• **What is expected**
The listing below contains a span that opens with the line containing "camera: 45 degrees right, 15 degrees down" and closes with the line containing "(557, 312) = (619, 265): brown". Return that span exactly.

.....

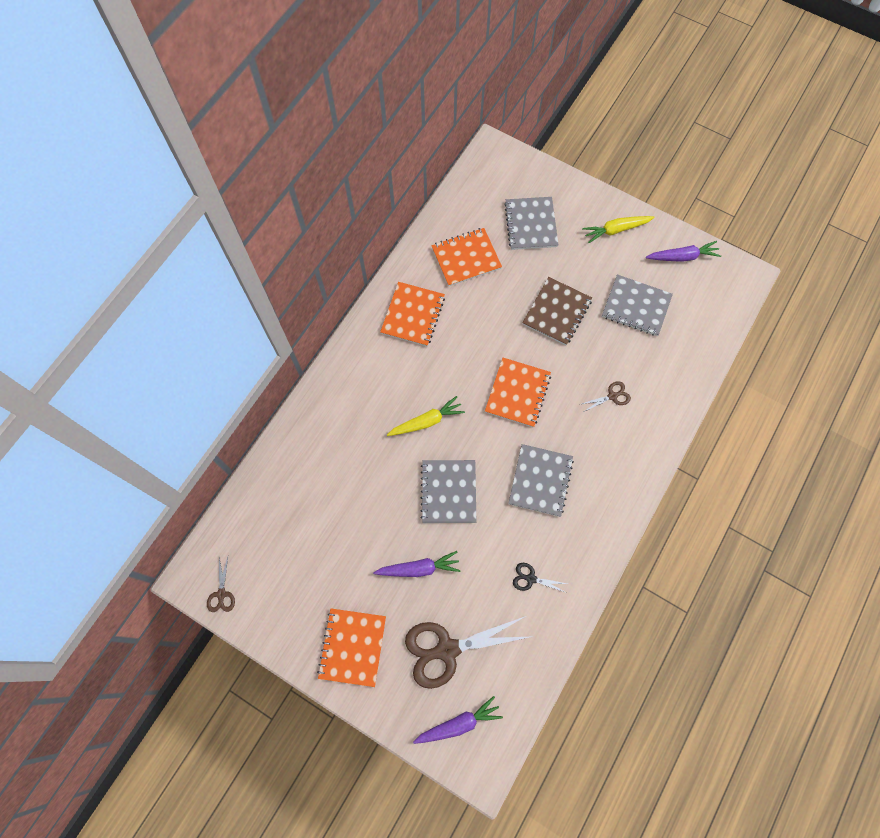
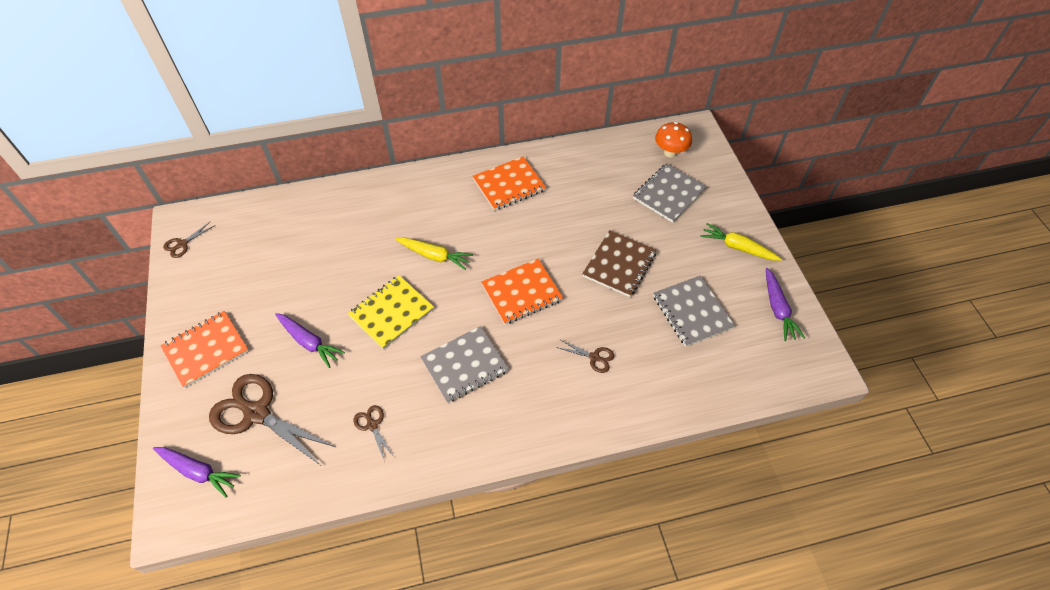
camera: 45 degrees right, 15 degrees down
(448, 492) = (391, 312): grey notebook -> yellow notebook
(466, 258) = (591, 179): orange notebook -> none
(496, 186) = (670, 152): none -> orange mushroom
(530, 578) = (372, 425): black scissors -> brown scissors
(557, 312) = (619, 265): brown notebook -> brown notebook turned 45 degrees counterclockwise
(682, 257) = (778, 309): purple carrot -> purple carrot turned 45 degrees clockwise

.....

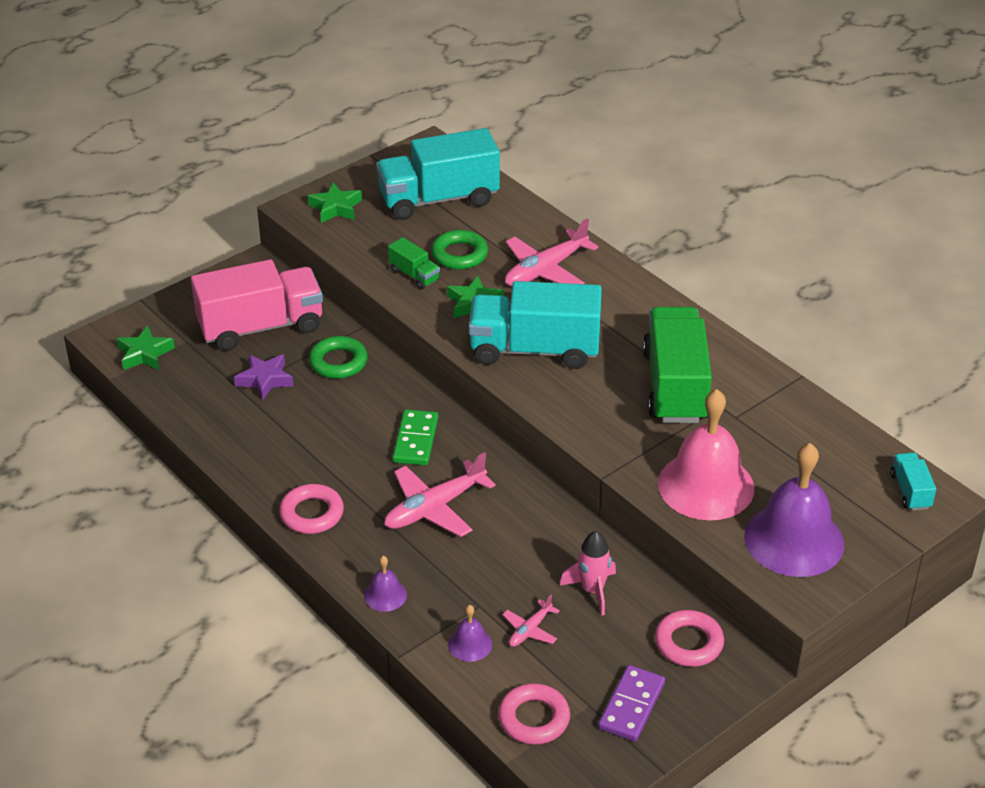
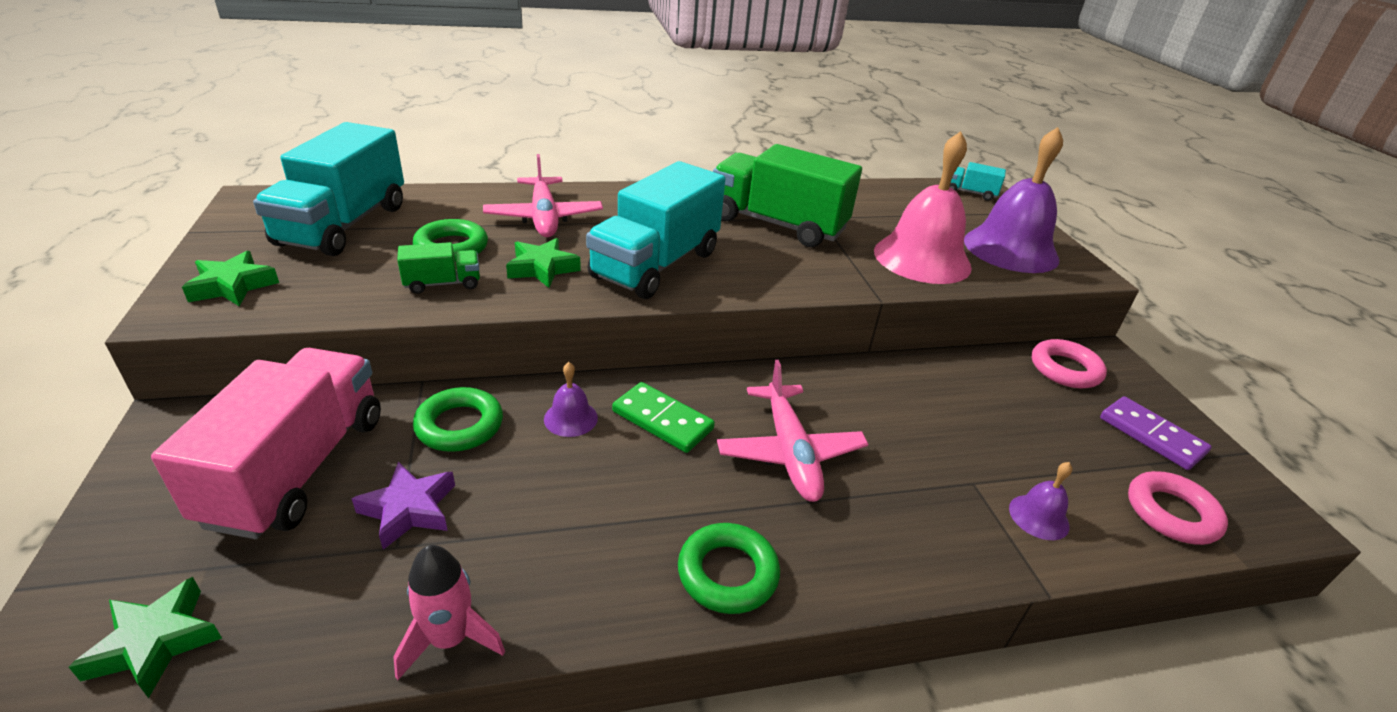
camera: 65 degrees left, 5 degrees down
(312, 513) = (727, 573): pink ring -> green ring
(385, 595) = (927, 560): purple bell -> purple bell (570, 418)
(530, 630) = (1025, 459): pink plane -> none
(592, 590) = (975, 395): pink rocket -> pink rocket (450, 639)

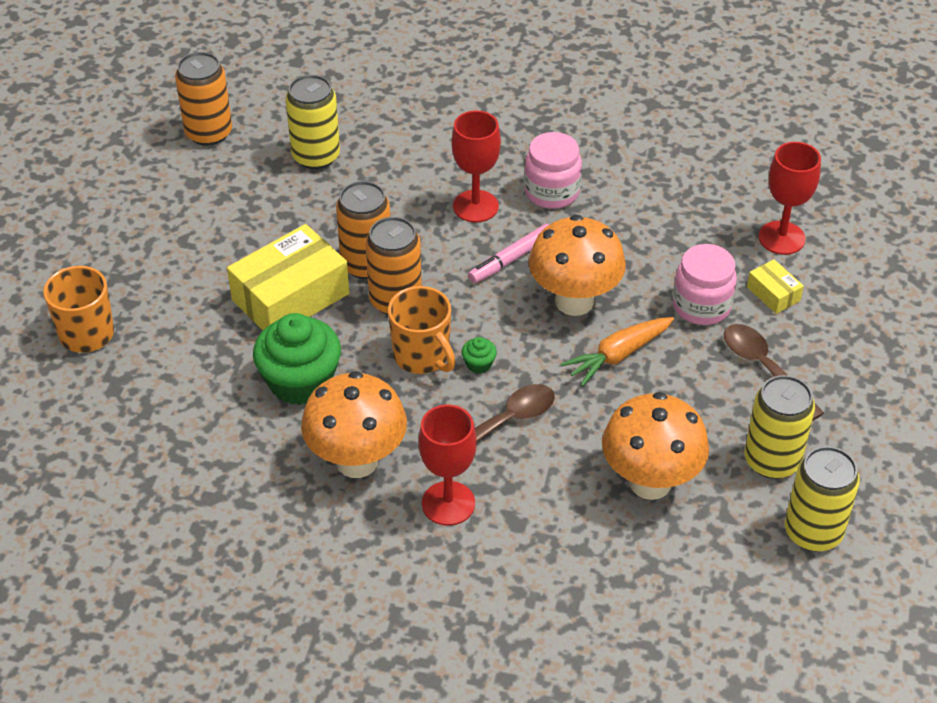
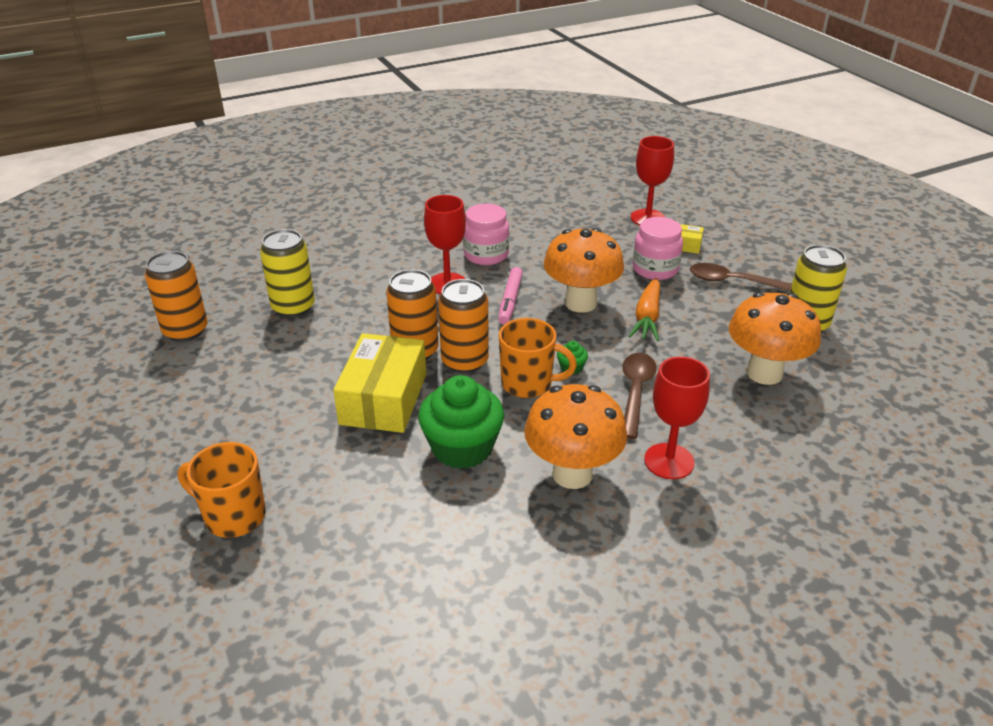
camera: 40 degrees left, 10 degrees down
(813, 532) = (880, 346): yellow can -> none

.....

• **Task solution**
camera: 45 degrees right, 15 degrees down
(448, 492) = (391, 312): grey notebook -> yellow notebook
(466, 258) = (591, 179): orange notebook -> none
(496, 186) = (670, 152): none -> orange mushroom
(530, 578) = (372, 425): black scissors -> brown scissors
(557, 312) = (619, 265): brown notebook -> brown notebook turned 45 degrees counterclockwise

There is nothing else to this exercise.